— Begin Data excerpts —

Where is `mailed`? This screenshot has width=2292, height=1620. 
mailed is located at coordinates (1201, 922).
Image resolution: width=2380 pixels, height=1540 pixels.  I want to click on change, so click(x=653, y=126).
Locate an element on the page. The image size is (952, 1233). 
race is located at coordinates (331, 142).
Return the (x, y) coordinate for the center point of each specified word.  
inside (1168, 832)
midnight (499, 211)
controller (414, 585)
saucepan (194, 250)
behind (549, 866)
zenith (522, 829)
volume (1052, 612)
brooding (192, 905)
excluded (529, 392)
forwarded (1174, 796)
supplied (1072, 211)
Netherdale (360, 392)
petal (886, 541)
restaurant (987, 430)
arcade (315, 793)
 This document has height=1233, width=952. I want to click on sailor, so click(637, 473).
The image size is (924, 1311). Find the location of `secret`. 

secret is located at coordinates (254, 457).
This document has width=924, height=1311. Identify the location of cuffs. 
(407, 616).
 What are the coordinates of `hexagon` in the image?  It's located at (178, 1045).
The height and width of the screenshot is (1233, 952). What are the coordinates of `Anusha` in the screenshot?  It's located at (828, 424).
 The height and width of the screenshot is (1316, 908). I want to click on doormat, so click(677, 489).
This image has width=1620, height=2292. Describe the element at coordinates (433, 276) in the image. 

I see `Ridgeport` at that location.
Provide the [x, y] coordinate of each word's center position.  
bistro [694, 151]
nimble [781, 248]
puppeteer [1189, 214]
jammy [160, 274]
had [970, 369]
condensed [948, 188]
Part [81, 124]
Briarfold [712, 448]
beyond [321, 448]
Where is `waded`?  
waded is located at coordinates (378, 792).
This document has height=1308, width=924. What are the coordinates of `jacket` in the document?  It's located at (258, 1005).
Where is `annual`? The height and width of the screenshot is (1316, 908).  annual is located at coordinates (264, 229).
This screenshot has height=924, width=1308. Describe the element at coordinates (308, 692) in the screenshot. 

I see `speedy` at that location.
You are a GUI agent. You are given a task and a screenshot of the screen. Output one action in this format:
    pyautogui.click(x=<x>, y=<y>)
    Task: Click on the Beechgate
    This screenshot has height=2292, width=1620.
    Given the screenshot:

— End Data excerpts —

● Written exercise
Edit the items above by replacing "saucepan" with "skillet" and keeping everything else the same.

● Exercise response
Where is `mailed`? This screenshot has width=2292, height=1620. 
mailed is located at coordinates (1201, 922).
Image resolution: width=2380 pixels, height=1540 pixels.  I want to click on change, so click(x=653, y=126).
Locate an element on the page. The image size is (952, 1233). 
race is located at coordinates (331, 142).
Return the (x, y) coordinate for the center point of each specified word.  
inside (1168, 832)
midnight (499, 211)
controller (414, 585)
skillet (194, 250)
behind (549, 866)
zenith (522, 829)
volume (1052, 612)
brooding (192, 905)
excluded (529, 392)
forwarded (1174, 796)
supplied (1072, 211)
Netherdale (360, 392)
petal (886, 541)
restaurant (987, 430)
arcade (315, 793)
 This document has height=1233, width=952. I want to click on sailor, so click(637, 473).
The image size is (924, 1311). Find the location of `secret`. 

secret is located at coordinates (254, 457).
This document has width=924, height=1311. Identify the location of cuffs. 
(407, 616).
 What are the coordinates of `hexagon` in the image?  It's located at (178, 1045).
The height and width of the screenshot is (1233, 952). What are the coordinates of `Anusha` in the screenshot?  It's located at (828, 424).
 The height and width of the screenshot is (1316, 908). I want to click on doormat, so click(677, 489).
This image has width=1620, height=2292. Describe the element at coordinates (433, 276) in the image. 

I see `Ridgeport` at that location.
Provide the [x, y] coordinate of each word's center position.  
bistro [694, 151]
nimble [781, 248]
puppeteer [1189, 214]
jammy [160, 274]
had [970, 369]
condensed [948, 188]
Part [81, 124]
Briarfold [712, 448]
beyond [321, 448]
Where is `waded`?  
waded is located at coordinates (378, 792).
This document has height=1308, width=924. What are the coordinates of `jacket` in the document?  It's located at (258, 1005).
Where is `annual`? The height and width of the screenshot is (1316, 908).  annual is located at coordinates (264, 229).
This screenshot has height=924, width=1308. Describe the element at coordinates (308, 692) in the screenshot. 

I see `speedy` at that location.
You are a GUI agent. You are given a task and a screenshot of the screen. Output one action in this format:
    pyautogui.click(x=<x>, y=<y>)
    Task: Click on the Beechgate
    This screenshot has height=2292, width=1620.
    Given the screenshot:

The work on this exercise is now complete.